TASK TO COMPLETE -
If a line in the data below contains "none", copy it.

-- Opening Marker --

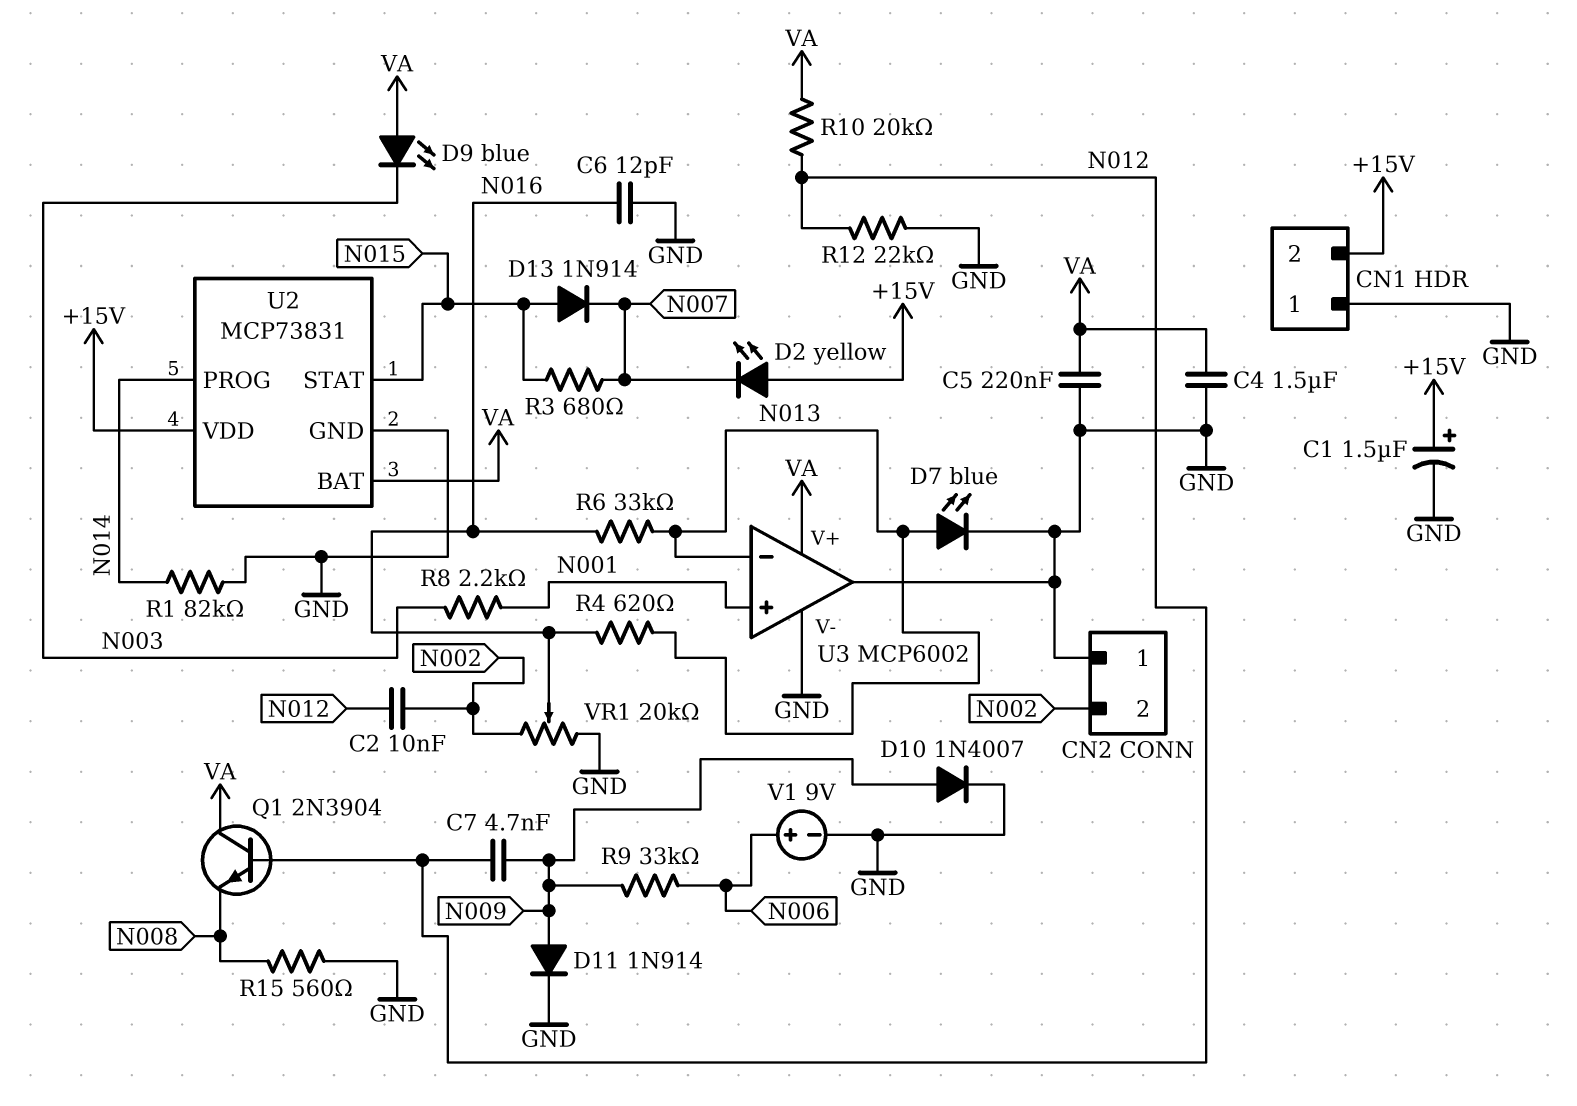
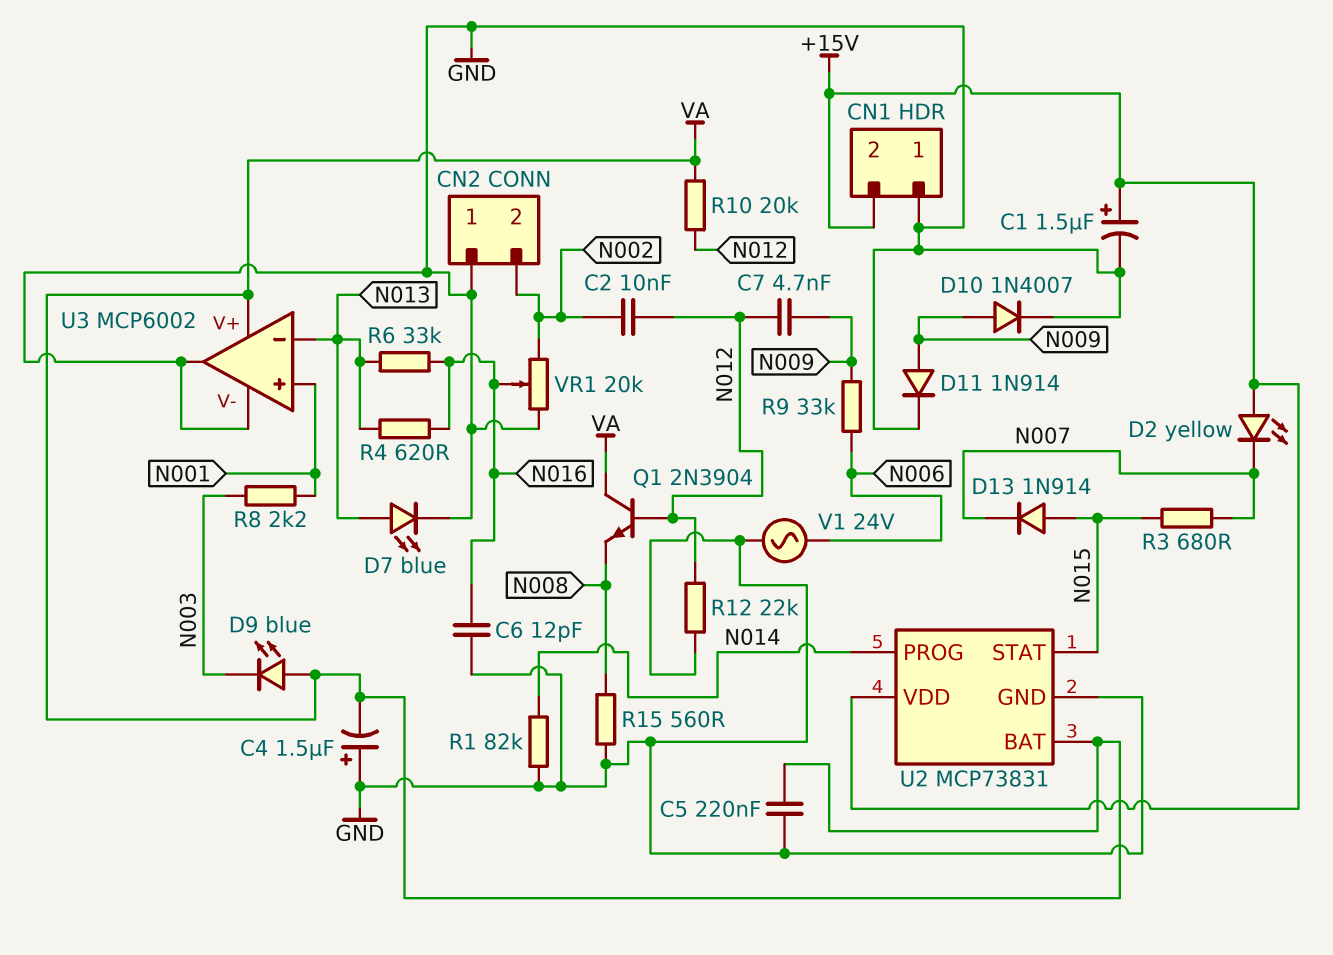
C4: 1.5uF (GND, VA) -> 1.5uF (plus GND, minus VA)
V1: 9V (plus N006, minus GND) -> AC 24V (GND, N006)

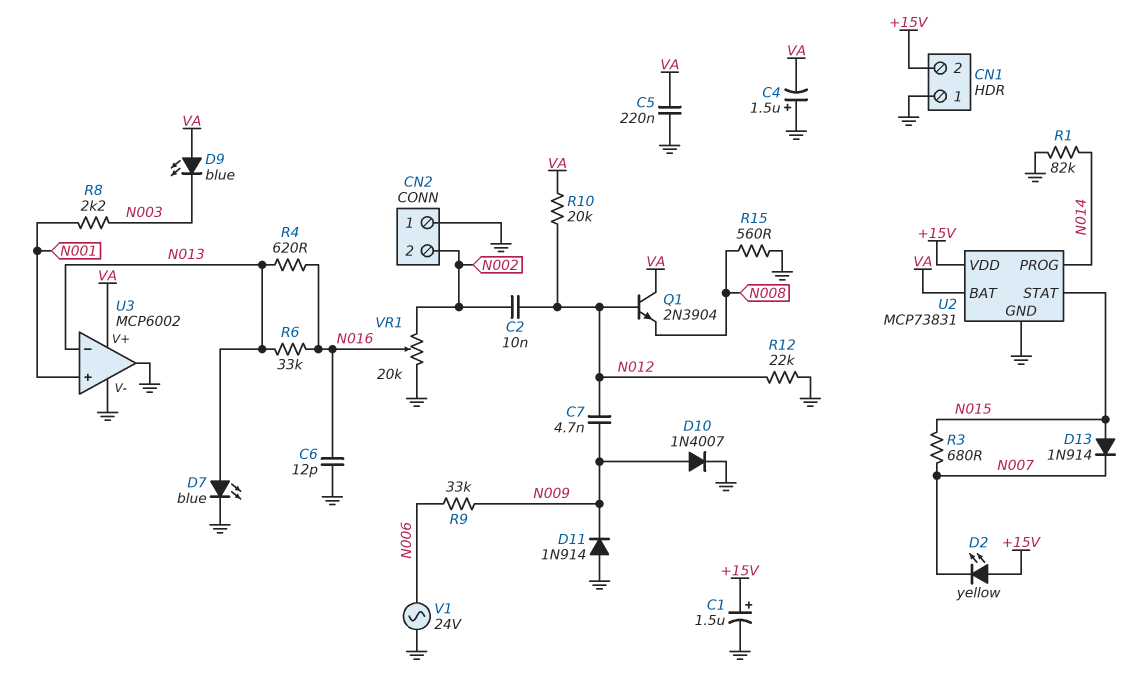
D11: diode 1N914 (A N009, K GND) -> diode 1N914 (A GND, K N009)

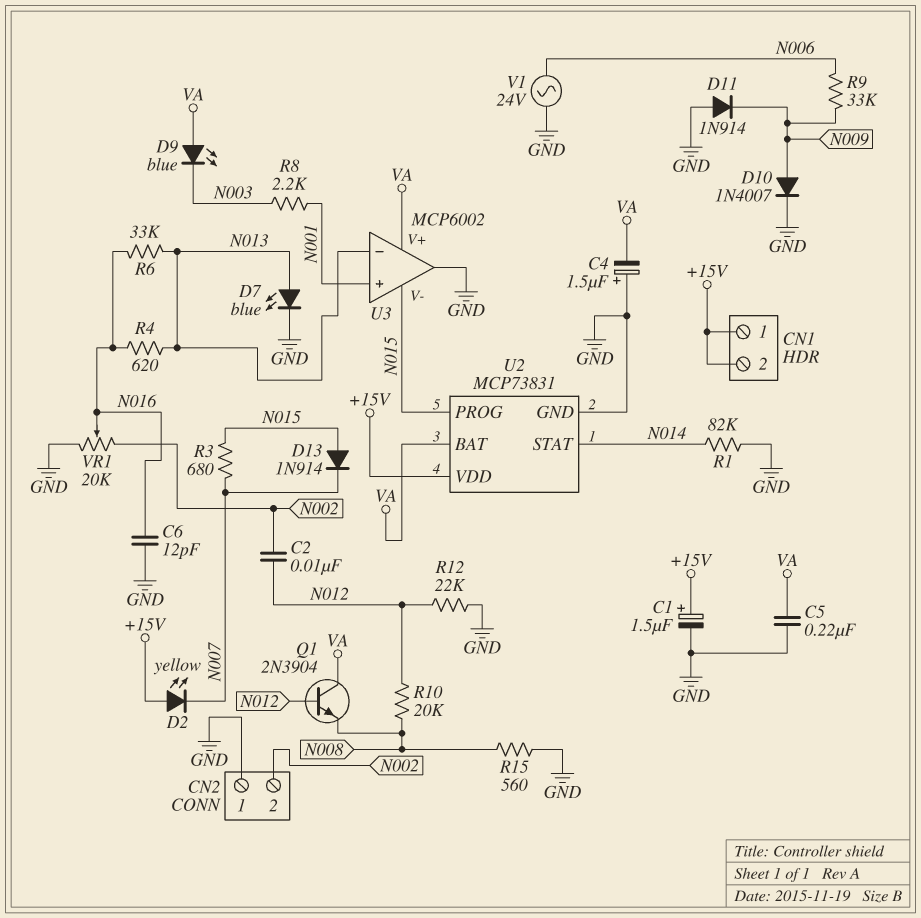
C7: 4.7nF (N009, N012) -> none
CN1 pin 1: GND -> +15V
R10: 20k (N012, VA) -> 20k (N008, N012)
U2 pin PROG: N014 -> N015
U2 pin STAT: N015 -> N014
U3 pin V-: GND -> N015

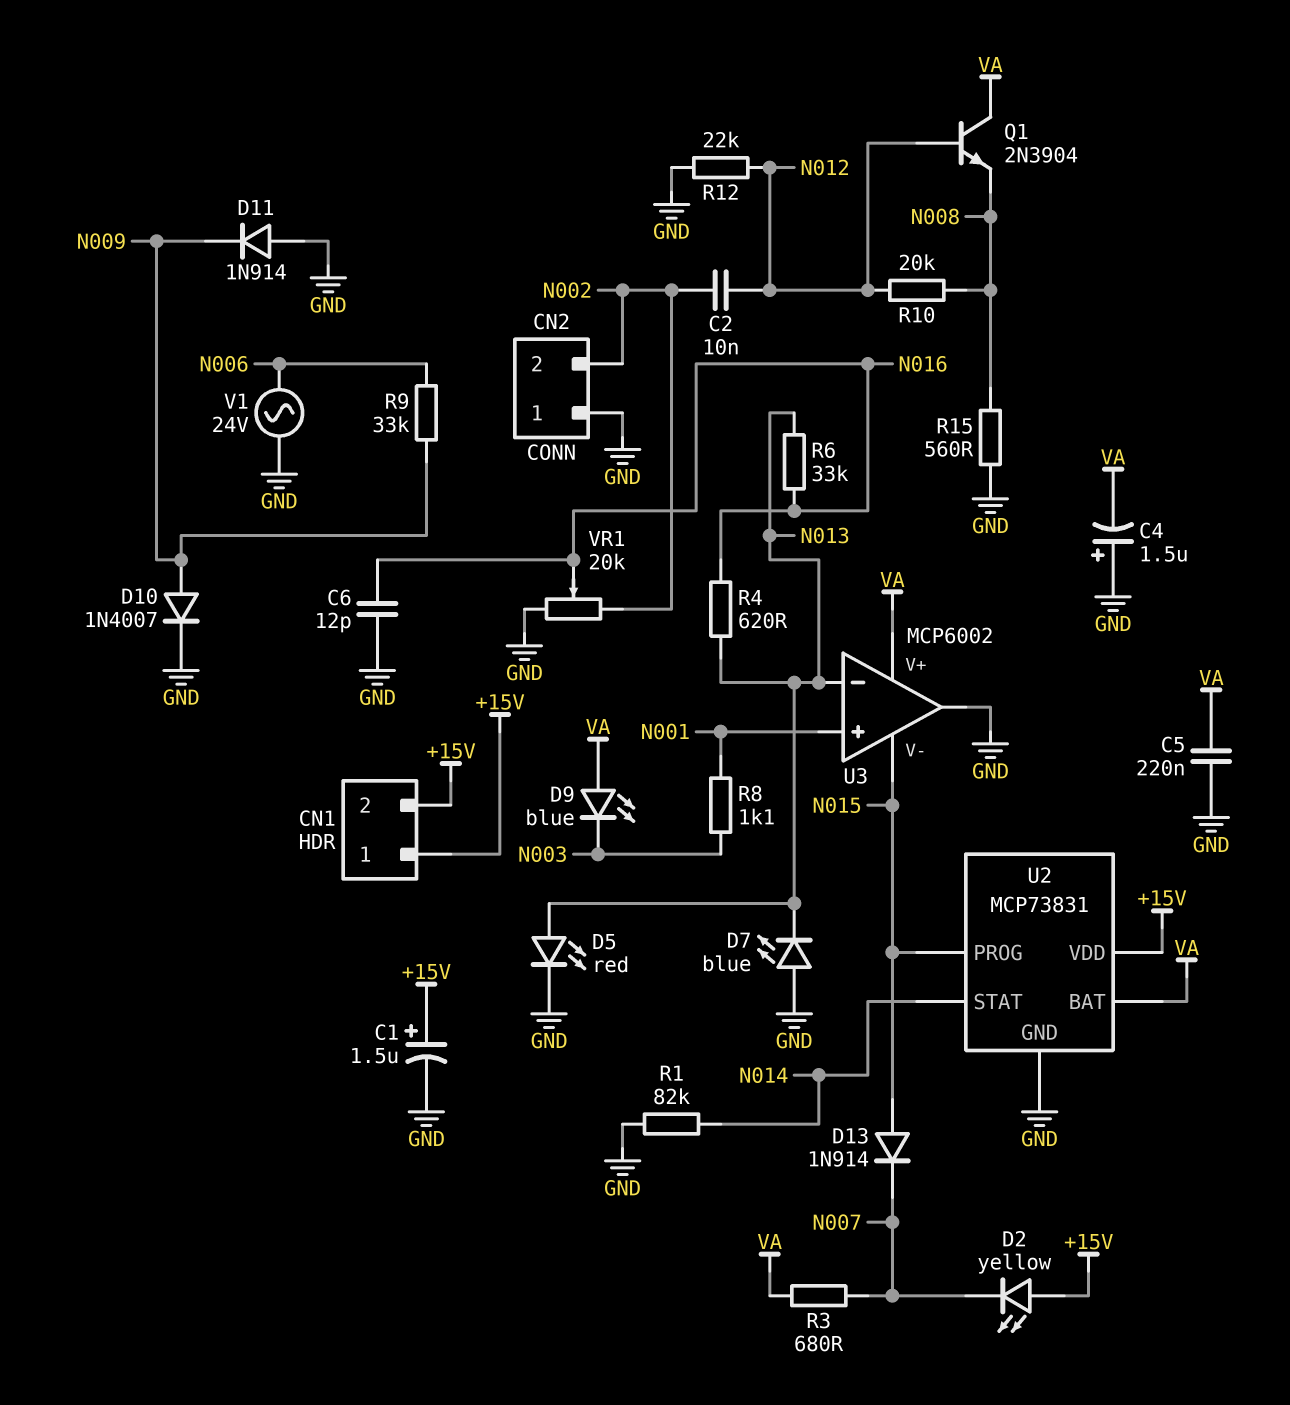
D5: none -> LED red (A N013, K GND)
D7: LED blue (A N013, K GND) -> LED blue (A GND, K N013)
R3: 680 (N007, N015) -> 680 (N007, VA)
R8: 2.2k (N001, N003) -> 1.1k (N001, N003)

-- Closing Marker --

THE ANSWER -
C7: 4.7nF (N009, N012) -> none
D5: none -> LED red (A N013, K GND)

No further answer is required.